**What is required**: Find the line that contains "school desk: (234, 100)" in the entries below. Output it and each later line exactly, and nothing else.

Stored entries:
========================================================================

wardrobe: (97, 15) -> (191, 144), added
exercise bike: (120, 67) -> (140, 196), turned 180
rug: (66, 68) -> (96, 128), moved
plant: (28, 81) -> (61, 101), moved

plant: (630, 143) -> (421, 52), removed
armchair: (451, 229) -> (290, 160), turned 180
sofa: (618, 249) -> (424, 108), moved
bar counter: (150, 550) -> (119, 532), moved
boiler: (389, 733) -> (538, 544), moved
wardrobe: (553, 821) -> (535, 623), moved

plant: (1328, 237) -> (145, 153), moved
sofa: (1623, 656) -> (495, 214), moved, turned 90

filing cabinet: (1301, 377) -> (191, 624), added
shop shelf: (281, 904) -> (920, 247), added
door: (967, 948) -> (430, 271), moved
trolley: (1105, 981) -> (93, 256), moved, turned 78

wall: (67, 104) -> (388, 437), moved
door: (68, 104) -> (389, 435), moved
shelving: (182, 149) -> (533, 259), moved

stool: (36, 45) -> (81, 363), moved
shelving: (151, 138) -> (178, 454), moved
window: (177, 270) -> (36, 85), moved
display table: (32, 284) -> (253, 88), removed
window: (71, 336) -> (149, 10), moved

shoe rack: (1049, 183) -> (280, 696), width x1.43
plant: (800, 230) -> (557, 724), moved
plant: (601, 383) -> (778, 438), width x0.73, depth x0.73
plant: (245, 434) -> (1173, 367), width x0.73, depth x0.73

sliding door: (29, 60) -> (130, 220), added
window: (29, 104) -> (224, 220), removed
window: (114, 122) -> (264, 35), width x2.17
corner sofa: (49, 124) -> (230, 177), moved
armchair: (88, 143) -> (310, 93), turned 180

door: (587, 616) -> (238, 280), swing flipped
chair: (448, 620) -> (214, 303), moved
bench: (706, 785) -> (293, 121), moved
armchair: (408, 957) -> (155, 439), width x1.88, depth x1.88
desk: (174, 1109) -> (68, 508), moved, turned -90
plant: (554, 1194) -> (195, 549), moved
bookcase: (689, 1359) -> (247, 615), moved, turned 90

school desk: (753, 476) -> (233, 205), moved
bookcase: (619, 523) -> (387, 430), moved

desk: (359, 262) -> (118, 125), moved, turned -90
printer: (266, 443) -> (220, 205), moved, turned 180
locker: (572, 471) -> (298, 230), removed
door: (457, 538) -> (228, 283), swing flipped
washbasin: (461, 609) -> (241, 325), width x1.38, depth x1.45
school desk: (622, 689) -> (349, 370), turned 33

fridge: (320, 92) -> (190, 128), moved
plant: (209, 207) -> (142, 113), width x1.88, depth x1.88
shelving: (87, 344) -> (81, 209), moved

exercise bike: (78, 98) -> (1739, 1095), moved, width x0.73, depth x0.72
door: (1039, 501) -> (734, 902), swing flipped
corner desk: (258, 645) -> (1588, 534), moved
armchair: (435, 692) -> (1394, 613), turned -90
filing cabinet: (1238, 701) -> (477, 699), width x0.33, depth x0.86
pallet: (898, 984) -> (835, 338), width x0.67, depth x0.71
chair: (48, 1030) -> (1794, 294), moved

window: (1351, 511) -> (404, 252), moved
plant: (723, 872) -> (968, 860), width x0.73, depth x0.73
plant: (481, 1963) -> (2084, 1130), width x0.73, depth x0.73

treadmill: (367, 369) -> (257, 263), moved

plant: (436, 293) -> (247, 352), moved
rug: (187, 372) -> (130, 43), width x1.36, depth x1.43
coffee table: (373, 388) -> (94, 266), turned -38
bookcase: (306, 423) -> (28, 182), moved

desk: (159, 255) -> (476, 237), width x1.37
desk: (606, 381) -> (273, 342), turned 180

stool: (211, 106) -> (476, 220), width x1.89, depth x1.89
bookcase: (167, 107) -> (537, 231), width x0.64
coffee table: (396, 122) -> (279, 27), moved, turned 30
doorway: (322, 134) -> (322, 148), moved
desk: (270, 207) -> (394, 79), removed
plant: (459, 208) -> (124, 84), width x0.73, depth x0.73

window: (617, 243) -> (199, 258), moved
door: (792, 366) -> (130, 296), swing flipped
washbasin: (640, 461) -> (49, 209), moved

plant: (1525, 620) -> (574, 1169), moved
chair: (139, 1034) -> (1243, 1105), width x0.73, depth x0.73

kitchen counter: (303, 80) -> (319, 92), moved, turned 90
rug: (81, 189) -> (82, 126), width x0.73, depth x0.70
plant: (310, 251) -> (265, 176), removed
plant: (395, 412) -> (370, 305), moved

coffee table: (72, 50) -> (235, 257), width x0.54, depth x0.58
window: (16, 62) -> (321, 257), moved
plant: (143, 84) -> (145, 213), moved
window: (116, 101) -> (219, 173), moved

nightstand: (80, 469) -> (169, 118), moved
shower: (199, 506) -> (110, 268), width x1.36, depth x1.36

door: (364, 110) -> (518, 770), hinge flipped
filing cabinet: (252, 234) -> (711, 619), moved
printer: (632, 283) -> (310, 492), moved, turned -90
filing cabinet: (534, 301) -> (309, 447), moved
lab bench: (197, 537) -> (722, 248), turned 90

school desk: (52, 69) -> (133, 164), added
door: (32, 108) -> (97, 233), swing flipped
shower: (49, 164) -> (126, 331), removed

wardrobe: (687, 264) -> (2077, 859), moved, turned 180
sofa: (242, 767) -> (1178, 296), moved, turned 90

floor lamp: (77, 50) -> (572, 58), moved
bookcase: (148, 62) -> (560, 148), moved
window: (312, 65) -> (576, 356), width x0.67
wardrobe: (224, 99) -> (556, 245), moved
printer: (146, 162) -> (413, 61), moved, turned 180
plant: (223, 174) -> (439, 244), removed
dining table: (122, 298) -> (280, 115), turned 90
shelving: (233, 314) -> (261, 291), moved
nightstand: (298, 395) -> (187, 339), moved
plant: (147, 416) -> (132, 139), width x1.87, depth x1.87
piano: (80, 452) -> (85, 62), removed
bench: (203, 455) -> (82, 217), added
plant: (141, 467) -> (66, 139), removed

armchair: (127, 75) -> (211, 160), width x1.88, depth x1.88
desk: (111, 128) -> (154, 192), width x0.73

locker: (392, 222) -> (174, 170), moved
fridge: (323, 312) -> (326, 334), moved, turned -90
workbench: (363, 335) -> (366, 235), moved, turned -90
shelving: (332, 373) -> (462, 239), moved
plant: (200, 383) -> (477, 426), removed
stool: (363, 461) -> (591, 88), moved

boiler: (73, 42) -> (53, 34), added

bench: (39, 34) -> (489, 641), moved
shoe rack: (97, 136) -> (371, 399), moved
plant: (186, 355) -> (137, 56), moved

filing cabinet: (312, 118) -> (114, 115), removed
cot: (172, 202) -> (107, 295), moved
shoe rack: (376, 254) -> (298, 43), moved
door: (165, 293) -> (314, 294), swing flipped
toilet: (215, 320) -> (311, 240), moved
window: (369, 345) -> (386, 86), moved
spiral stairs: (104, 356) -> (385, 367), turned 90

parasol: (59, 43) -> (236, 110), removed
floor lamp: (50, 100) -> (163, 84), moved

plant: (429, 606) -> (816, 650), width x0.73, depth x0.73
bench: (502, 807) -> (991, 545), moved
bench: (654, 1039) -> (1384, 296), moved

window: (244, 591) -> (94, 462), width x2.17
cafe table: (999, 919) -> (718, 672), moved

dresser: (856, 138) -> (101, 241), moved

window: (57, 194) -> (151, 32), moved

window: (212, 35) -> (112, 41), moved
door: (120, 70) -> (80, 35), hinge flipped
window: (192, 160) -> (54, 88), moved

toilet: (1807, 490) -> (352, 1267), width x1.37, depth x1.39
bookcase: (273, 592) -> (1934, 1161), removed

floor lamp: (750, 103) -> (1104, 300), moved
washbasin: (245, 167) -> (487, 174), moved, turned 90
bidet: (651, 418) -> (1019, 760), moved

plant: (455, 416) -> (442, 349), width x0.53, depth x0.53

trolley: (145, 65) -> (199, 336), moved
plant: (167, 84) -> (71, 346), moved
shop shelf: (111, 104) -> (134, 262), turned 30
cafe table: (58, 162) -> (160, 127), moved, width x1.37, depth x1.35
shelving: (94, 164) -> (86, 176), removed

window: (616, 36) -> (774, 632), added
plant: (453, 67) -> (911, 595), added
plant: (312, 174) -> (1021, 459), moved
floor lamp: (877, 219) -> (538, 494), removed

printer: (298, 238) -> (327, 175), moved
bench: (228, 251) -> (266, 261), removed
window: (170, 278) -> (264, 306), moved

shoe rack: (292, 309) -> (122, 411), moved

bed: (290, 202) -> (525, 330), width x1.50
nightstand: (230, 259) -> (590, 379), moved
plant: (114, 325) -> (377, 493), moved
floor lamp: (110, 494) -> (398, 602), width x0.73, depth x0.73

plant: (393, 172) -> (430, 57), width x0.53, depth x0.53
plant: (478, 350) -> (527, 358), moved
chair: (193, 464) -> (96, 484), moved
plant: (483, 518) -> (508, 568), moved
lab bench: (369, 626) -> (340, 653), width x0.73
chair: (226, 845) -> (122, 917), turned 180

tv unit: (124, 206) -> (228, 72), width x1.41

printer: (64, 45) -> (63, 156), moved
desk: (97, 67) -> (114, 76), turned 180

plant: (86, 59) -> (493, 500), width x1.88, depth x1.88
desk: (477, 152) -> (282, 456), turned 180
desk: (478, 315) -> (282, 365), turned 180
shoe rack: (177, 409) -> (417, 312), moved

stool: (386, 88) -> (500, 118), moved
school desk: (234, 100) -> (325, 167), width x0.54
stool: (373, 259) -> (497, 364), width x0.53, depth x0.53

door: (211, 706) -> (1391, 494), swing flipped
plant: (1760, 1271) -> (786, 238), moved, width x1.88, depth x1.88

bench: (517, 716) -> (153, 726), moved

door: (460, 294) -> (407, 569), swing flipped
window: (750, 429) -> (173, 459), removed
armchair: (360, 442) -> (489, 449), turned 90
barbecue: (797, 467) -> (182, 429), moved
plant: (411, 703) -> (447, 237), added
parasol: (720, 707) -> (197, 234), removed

========================================================================

**Exercise response**:
school desk: (234, 100) -> (325, 167), width x0.54
stool: (373, 259) -> (497, 364), width x0.53, depth x0.53

door: (211, 706) -> (1391, 494), swing flipped
plant: (1760, 1271) -> (786, 238), moved, width x1.88, depth x1.88

bench: (517, 716) -> (153, 726), moved

door: (460, 294) -> (407, 569), swing flipped
window: (750, 429) -> (173, 459), removed
armchair: (360, 442) -> (489, 449), turned 90
barbecue: (797, 467) -> (182, 429), moved
plant: (411, 703) -> (447, 237), added
parasol: (720, 707) -> (197, 234), removed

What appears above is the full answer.